Cuenta las líneas de los registros que contienen la cadena "clef" y responde solo con ese número.

····················

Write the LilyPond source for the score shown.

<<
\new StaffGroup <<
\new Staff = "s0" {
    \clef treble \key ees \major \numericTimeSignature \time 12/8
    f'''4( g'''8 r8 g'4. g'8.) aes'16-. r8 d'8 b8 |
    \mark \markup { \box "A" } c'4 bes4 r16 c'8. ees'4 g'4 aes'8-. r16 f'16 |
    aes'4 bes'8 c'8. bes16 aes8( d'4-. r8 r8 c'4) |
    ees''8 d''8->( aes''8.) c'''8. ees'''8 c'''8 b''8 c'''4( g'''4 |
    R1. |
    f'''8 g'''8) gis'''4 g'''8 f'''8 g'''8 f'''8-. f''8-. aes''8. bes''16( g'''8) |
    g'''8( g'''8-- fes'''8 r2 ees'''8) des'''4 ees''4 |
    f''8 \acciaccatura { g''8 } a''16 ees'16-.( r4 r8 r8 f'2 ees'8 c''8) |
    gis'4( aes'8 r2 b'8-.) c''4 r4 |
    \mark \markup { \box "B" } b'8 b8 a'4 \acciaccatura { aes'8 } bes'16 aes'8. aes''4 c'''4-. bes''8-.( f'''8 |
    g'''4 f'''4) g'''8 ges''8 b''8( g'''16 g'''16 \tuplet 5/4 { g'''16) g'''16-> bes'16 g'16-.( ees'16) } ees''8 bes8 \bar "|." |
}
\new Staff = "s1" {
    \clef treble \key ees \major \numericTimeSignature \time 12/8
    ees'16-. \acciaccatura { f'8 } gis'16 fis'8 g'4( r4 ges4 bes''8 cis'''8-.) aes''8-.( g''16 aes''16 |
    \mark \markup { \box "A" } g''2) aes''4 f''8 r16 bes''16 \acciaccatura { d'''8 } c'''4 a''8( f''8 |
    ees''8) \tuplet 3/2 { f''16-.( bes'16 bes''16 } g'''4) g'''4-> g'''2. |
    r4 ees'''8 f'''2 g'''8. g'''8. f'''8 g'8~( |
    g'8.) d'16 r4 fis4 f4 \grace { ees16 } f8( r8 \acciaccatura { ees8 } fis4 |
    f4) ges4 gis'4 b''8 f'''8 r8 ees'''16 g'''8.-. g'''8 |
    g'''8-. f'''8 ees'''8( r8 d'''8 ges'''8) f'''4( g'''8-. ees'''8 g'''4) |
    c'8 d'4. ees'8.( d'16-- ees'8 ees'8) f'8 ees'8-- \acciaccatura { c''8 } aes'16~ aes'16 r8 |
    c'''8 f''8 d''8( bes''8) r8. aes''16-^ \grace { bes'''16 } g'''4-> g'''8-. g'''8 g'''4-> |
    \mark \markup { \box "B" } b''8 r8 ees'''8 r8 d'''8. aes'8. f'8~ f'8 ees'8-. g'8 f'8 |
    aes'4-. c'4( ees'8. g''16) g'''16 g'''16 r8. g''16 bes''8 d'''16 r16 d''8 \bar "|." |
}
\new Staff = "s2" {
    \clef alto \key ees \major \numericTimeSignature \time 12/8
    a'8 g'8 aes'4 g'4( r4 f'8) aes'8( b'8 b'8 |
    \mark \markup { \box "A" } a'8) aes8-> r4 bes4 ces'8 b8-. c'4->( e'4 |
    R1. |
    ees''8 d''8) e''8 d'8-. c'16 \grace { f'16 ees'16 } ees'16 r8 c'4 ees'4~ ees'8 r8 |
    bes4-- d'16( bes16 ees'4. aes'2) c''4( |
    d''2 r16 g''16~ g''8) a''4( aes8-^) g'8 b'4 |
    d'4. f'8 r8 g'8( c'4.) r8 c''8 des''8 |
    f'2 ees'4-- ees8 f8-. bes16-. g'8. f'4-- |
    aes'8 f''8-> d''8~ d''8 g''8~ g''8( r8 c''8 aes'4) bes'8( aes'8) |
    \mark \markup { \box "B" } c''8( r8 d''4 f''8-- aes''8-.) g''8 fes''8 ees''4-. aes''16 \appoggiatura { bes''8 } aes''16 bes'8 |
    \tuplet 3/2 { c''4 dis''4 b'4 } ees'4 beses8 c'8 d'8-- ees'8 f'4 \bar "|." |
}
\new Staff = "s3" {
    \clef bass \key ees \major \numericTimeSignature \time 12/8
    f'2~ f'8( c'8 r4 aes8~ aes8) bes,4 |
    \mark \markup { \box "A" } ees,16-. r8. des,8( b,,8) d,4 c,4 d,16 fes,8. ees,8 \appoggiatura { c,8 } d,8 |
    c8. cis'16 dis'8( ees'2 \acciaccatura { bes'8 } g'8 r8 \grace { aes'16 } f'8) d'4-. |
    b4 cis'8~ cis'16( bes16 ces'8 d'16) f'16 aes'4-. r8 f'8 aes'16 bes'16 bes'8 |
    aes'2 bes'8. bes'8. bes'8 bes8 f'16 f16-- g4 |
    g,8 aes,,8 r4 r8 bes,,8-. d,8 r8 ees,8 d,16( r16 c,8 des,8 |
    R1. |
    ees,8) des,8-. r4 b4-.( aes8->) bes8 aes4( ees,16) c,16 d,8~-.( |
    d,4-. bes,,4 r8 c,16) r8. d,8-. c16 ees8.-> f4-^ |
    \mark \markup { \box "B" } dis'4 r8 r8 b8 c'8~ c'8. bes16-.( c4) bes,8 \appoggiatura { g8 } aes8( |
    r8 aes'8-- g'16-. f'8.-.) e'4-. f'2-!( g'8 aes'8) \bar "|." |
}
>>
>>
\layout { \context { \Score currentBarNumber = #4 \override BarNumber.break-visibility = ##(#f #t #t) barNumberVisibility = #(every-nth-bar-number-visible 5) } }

····················

(RESPUESTA CORRECTA) 4